■ Directions ■
Copy every line of the entries that has the string "pink" in it.

■ Source material ■
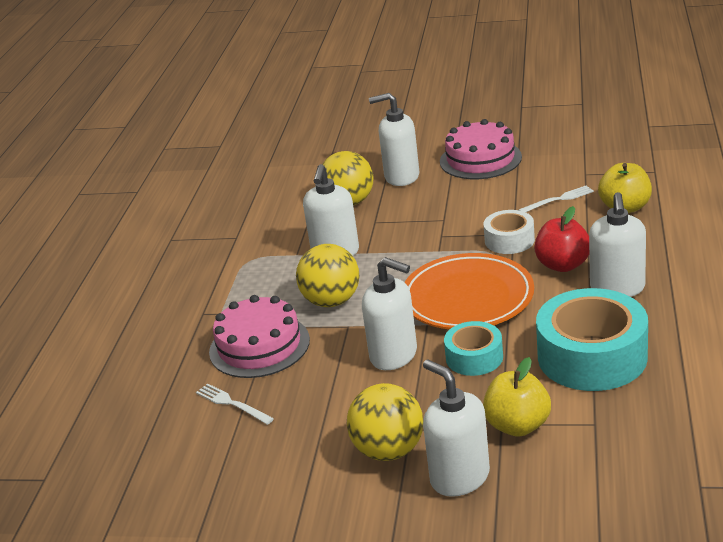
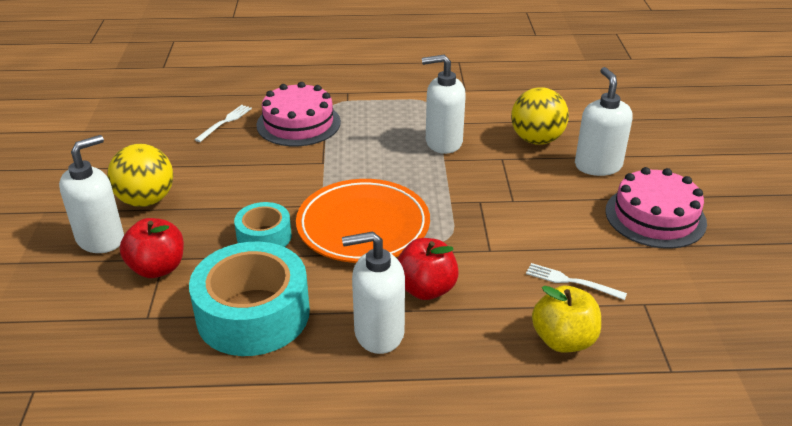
camera: 75 degrees right, 5 degrees up
yellow ball [296,244,360,307] -> none
white soap dispenser [362,257,417,370] -> none
white tape [483,210,535,254] -> none
yellow apple [483,357,551,437] -> red apple [120,218,184,278]
white fork [519,185,594,212] -> white fork turned 150 degrees clockwise [526,263,627,300]

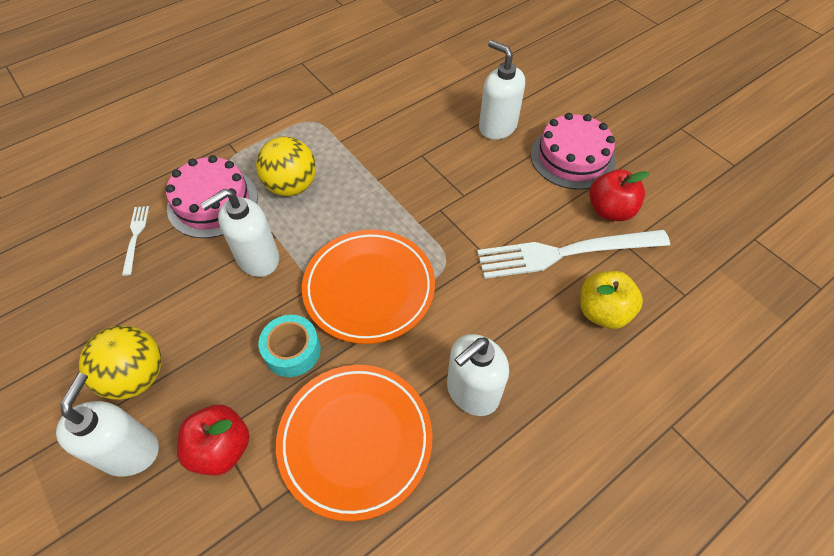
camera: 35 degrees left, 20 degrees up
turquoise tape [189,242,310,356] -> orange plate [276,365,432,521]
red apple [398,238,459,300] -> red apple moved to [589,169,649,221]
white soap dispenser [422,55,466,154] -> white soap dispenser moved to [200,189,279,277]
yellow ball [511,87,569,145] -> yellow ball moved to [256,137,316,196]
white fork [526,263,627,300] -> white fork [477,230,670,279], size x2.22

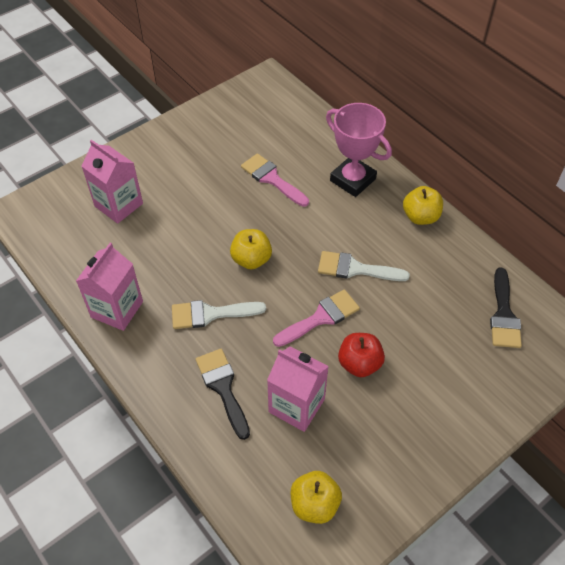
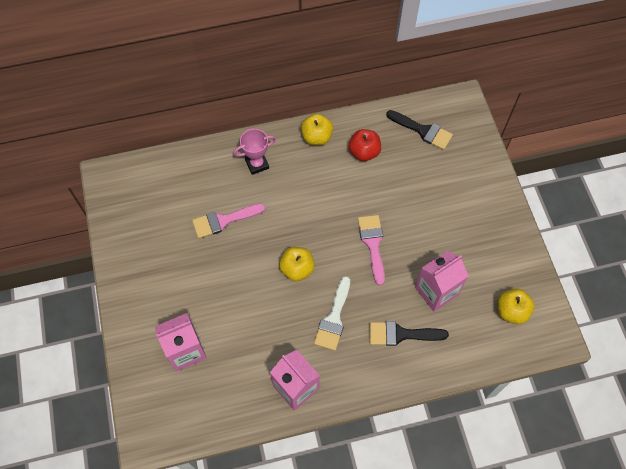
camera: 65 degrees left, 10 degrees up
white brush [318,251,410,281] -> none
pink trophy [326,103,392,197] -> pink trophy [233,129,276,175], size x0.66
red apple [338,333,385,377] -> red apple moved to [349,129,381,161]

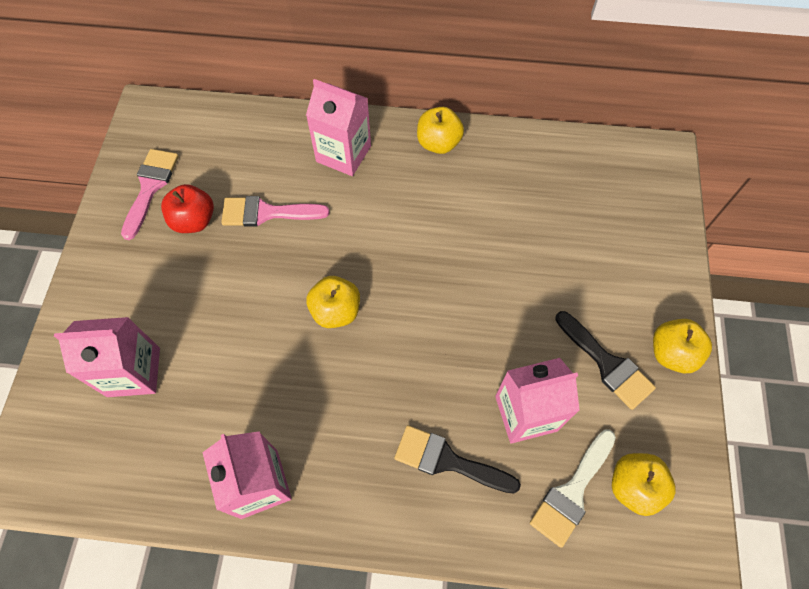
camera: 20 degrees right, 0 degrees up
pink trophy [233,129,276,175] -> pink carton [306,79,371,176]
white brush [314,276,350,351] -> white brush moved to [530,429,616,548]
red apple [349,129,381,161] -> red apple moved to [161,184,214,233]
pink brush [358,215,385,286] -> pink brush moved to [121,149,179,240]
black brush [386,110,453,150] -> black brush moved to [555,311,656,410]
none -> yellow apple [653,319,712,373]

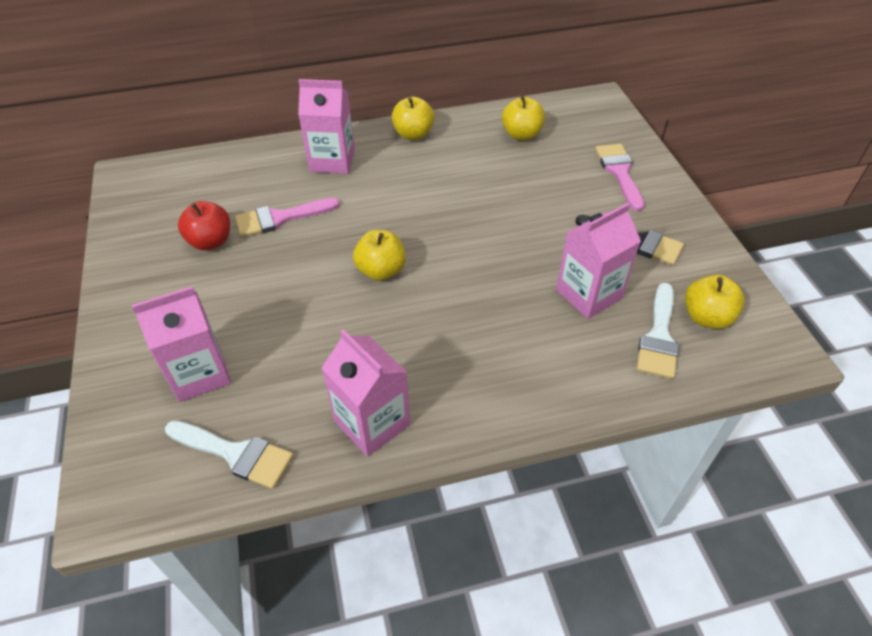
camera: 20 degrees left, 15 degrees down
pink brush [121,149,179,240] -> pink brush moved to [595,144,644,211]
black brush [394,425,521,494] -> none
yellow apple [653,319,712,373] -> yellow apple moved to [502,96,545,140]
none -> white brush [165,420,293,489]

■ Written answer ■
pink trophy [326,103,392,197] -> pink trophy [233,129,276,175], size x0.66
pink trophy [233,129,276,175] -> pink carton [306,79,371,176]
pink brush [358,215,385,286] -> pink brush moved to [121,149,179,240]
pink brush [121,149,179,240] -> pink brush moved to [595,144,644,211]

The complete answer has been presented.